Exercise objective: Starting at the line that holds "camera: 60 degrees left, 10 degrees up" and stopping at the line that holds "(570, 235) = (602, 247): black", restate the records below word for word, with both of those lines included.

[Scene images with change listings]
───
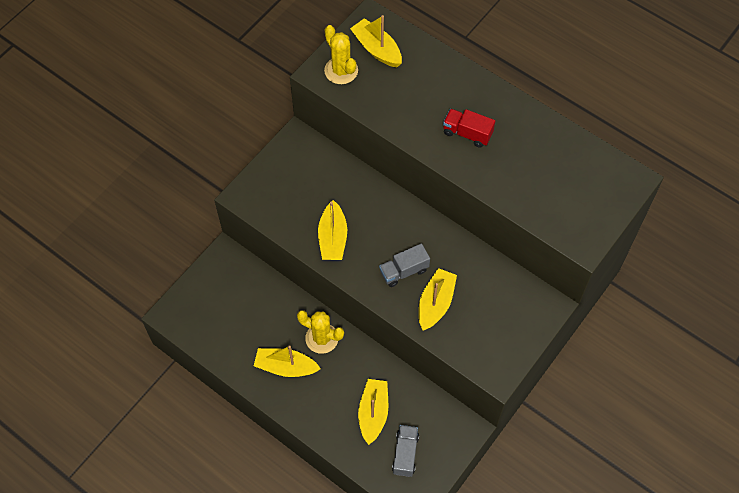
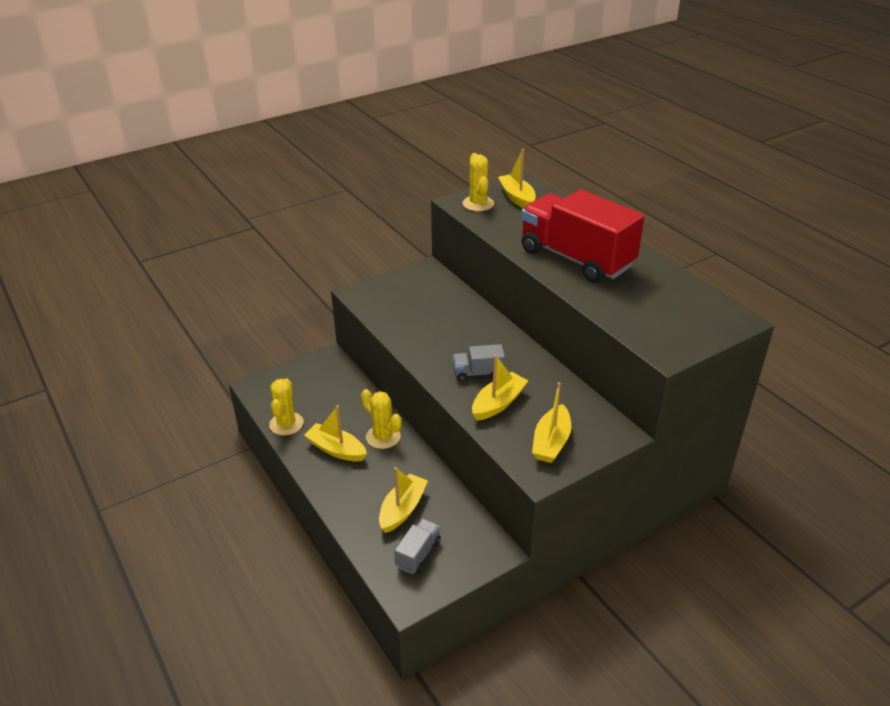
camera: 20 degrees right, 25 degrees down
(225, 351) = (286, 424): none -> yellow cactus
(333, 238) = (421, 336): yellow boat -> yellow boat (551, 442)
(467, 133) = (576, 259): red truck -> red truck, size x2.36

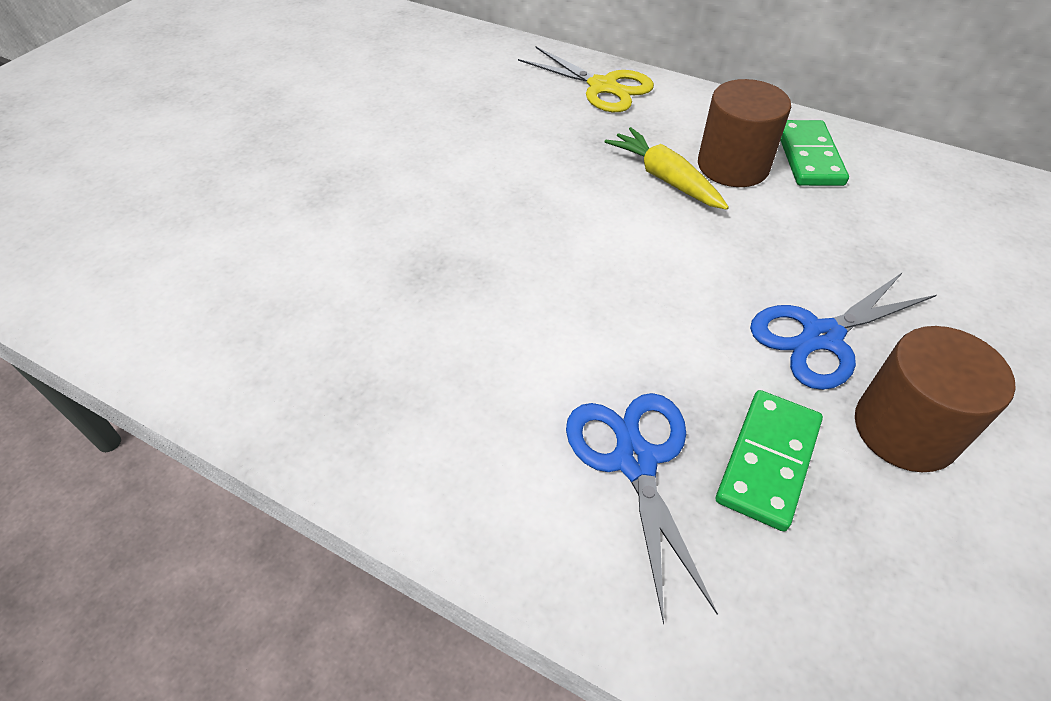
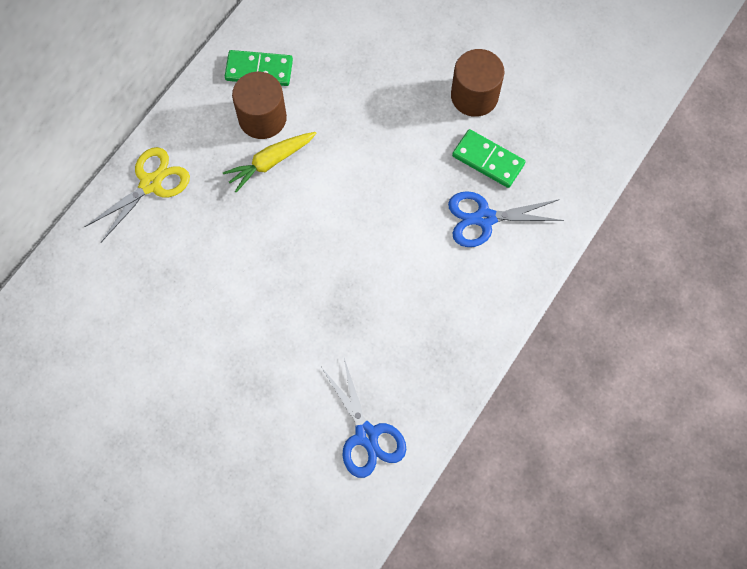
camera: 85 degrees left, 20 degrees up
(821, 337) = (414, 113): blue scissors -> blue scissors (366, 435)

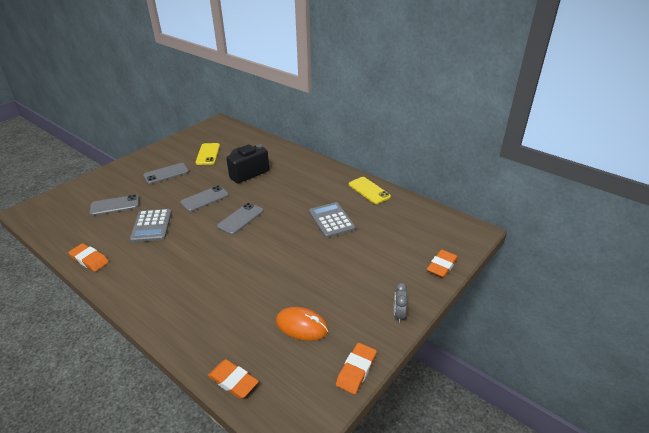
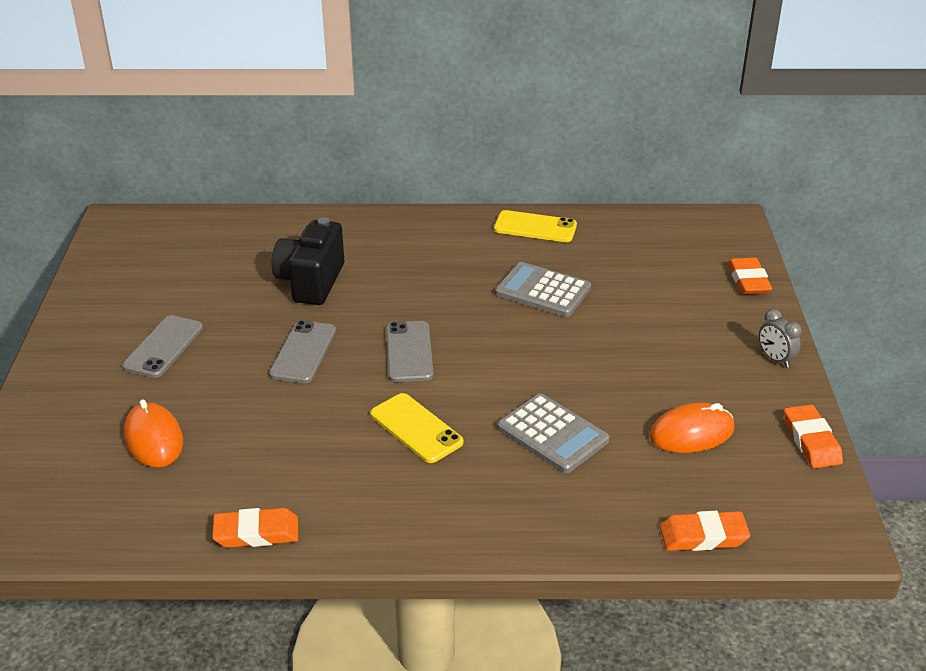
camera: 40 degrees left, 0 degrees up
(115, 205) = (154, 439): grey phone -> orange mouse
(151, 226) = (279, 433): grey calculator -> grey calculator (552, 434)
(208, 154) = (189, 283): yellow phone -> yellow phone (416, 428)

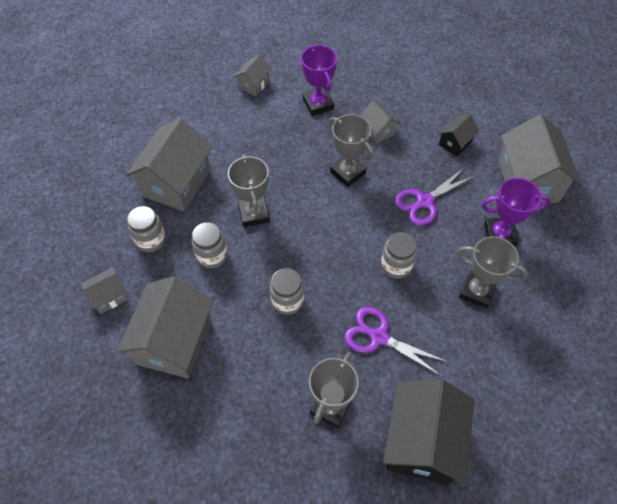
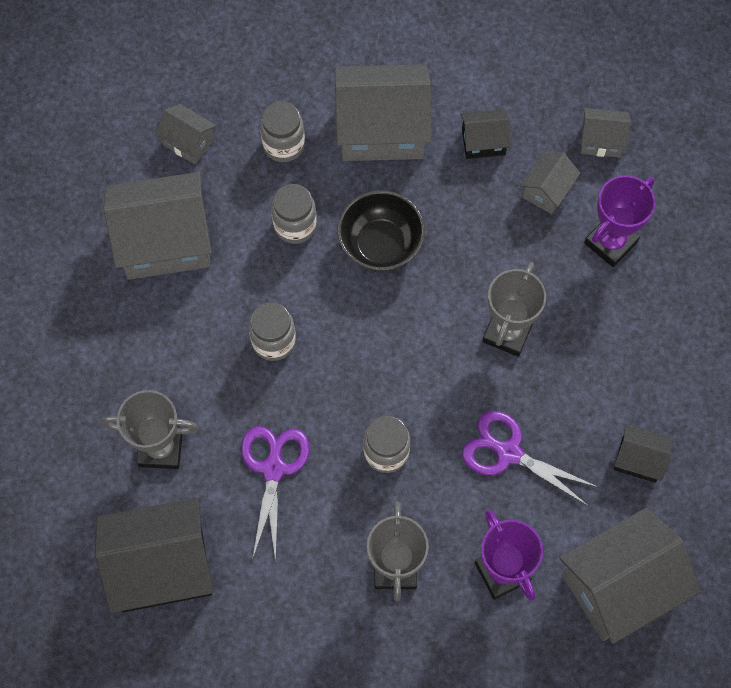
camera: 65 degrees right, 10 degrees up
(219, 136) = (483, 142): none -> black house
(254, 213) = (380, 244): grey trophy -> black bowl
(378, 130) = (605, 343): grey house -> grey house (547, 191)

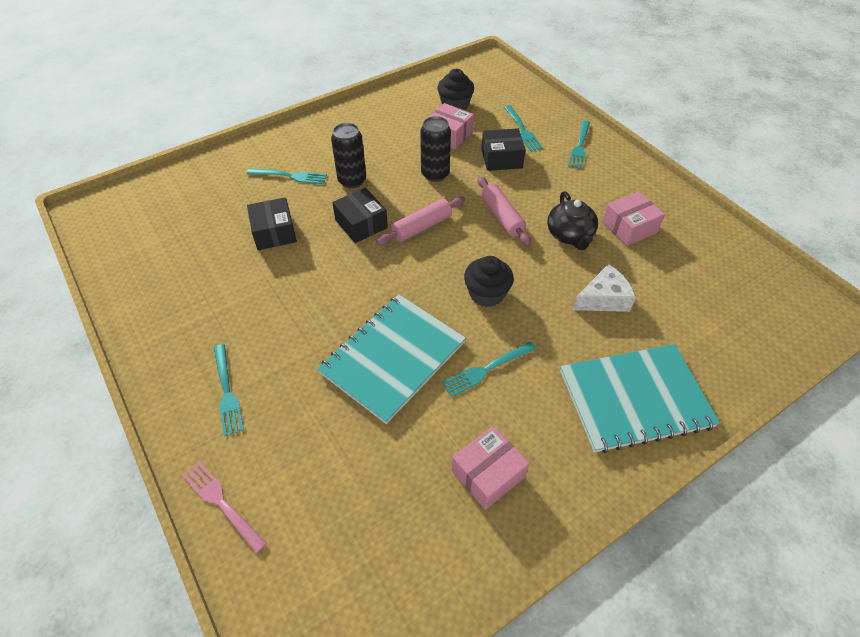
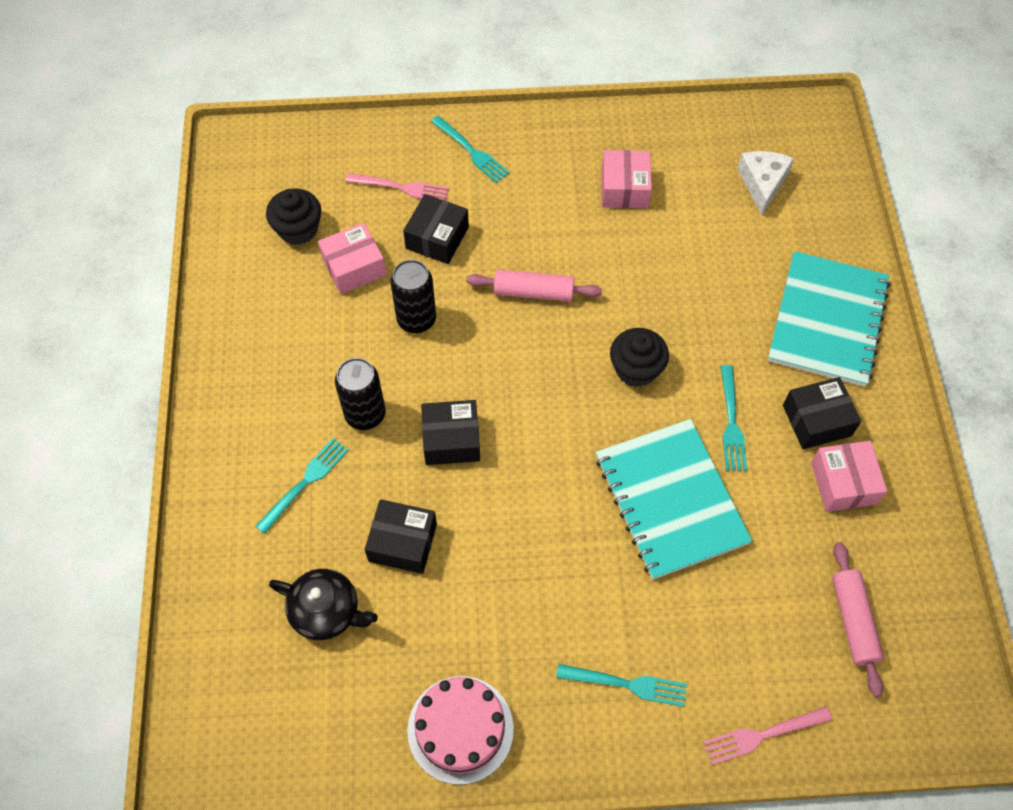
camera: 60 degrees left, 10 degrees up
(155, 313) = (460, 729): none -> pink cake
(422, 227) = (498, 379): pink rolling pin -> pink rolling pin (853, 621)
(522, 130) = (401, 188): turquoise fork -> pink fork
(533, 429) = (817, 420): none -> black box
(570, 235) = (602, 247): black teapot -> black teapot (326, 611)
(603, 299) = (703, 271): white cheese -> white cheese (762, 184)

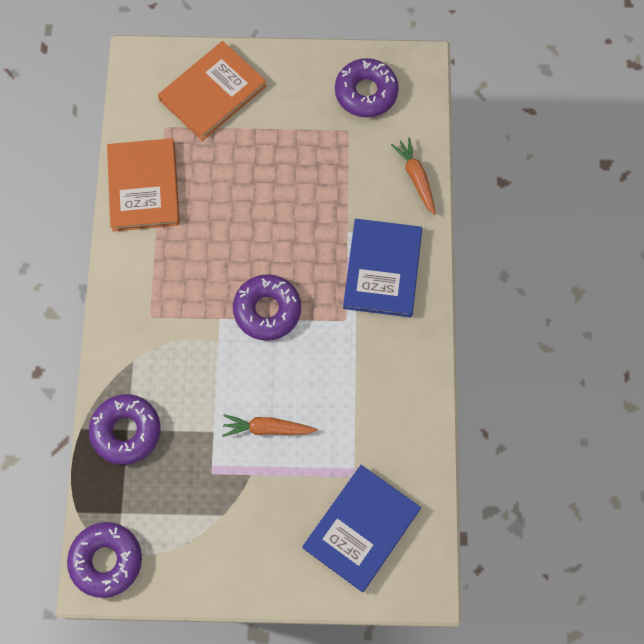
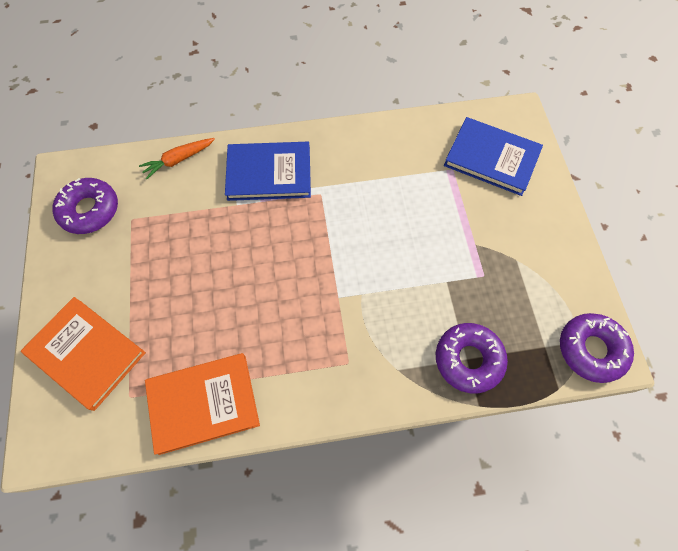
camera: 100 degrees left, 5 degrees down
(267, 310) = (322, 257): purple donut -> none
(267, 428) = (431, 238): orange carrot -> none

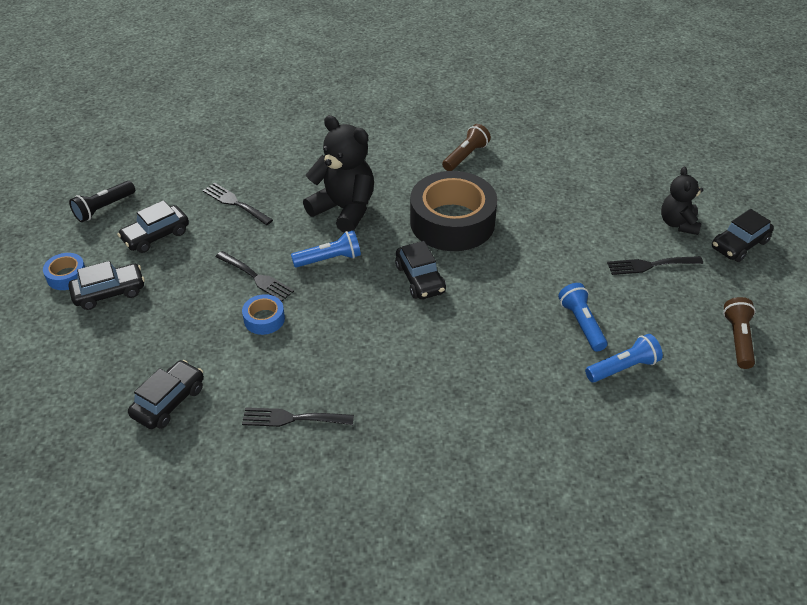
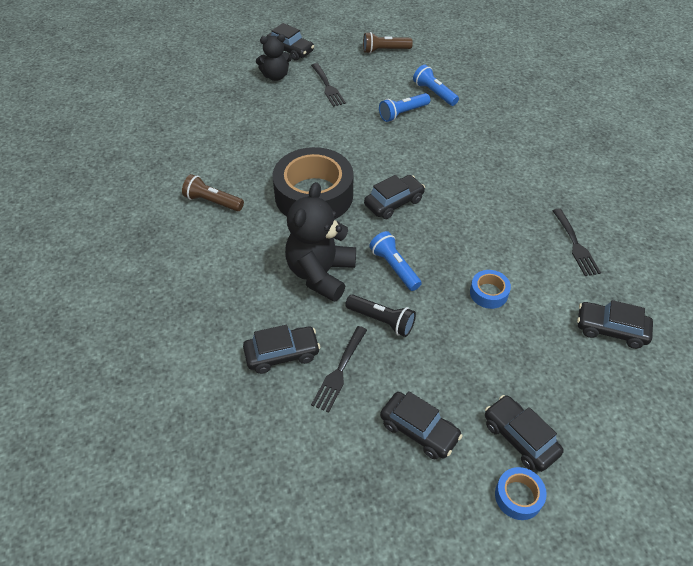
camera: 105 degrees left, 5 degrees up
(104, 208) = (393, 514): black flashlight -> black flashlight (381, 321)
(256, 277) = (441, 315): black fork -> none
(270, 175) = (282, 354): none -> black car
───
Reply:
camera: 60 degrees left, 10 degrees up
(155, 313) = (460, 729): none -> pink cake
(422, 227) = (498, 379): pink rolling pin -> pink rolling pin (853, 621)
(522, 130) = (401, 188): turquoise fork -> pink fork
(533, 429) = (817, 420): none -> black box
(570, 235) = (602, 247): black teapot -> black teapot (326, 611)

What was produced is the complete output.